» **Task to carry out**:
Somewhere below is a line with "none -> red plate G6:H6 level 1" and, later, a line with "purple cone G3 level 1 -> none"; repeat those two lines and all the lines between them, exactly as they are.

» **Given data**:

--- START ---

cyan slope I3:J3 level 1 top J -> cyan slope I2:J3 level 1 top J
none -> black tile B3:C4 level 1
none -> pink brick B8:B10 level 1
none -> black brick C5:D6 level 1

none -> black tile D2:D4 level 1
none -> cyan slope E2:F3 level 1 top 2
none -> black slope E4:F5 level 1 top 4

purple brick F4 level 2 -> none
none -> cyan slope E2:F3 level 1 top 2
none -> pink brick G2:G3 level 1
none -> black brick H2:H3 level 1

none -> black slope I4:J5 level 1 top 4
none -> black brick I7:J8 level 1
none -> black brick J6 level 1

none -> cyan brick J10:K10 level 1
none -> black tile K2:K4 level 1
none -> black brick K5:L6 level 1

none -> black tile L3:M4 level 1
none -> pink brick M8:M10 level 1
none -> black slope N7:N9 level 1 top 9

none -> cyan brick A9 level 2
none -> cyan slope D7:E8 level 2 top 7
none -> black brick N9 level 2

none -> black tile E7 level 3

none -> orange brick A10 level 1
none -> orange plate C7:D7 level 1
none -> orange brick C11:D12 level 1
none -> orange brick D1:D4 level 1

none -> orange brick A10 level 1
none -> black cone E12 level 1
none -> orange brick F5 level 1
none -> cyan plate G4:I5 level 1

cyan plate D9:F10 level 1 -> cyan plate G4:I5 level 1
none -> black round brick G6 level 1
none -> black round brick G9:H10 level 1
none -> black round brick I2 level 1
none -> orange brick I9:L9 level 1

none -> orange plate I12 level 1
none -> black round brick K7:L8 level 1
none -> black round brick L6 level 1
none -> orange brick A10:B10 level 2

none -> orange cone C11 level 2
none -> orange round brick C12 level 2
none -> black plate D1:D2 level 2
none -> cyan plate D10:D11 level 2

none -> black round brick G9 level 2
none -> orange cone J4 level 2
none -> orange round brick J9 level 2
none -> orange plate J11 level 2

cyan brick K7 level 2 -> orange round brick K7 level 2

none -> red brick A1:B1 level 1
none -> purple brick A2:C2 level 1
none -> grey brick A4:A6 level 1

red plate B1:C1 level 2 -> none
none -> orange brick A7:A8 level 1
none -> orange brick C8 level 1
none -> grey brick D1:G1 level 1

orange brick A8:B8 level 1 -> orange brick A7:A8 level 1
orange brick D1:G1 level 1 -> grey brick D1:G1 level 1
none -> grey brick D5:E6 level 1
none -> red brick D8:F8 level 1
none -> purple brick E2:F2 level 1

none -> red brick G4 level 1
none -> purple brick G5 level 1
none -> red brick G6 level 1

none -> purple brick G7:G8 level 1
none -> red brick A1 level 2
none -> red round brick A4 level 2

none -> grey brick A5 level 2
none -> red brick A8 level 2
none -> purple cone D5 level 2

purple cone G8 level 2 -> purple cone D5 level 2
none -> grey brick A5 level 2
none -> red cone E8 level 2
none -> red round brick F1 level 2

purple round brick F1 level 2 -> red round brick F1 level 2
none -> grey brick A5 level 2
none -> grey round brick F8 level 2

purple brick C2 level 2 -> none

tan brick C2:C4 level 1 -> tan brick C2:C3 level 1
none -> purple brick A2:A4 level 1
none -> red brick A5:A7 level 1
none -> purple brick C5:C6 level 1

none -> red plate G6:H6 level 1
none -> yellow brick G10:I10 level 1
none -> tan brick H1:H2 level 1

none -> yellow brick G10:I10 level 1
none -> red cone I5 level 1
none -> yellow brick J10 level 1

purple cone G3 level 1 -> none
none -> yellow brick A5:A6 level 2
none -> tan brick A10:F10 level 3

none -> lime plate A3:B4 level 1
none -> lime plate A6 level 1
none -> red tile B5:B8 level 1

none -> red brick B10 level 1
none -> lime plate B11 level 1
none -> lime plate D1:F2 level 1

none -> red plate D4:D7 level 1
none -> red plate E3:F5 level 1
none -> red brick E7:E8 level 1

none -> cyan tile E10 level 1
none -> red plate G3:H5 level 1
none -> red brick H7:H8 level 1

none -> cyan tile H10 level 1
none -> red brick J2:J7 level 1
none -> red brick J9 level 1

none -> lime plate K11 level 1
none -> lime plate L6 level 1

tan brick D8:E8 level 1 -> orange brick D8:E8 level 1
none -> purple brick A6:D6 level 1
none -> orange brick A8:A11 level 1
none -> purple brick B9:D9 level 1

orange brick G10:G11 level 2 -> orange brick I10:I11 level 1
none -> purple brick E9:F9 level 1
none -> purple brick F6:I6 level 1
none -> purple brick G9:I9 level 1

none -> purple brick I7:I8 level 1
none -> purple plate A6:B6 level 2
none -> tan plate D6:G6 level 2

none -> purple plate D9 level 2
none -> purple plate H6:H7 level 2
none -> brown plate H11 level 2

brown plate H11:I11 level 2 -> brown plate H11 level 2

--- END ---

» **Solution to this task**:
none -> red plate G6:H6 level 1
none -> yellow brick G10:I10 level 1
none -> tan brick H1:H2 level 1

none -> yellow brick G10:I10 level 1
none -> red cone I5 level 1
none -> yellow brick J10 level 1

purple cone G3 level 1 -> none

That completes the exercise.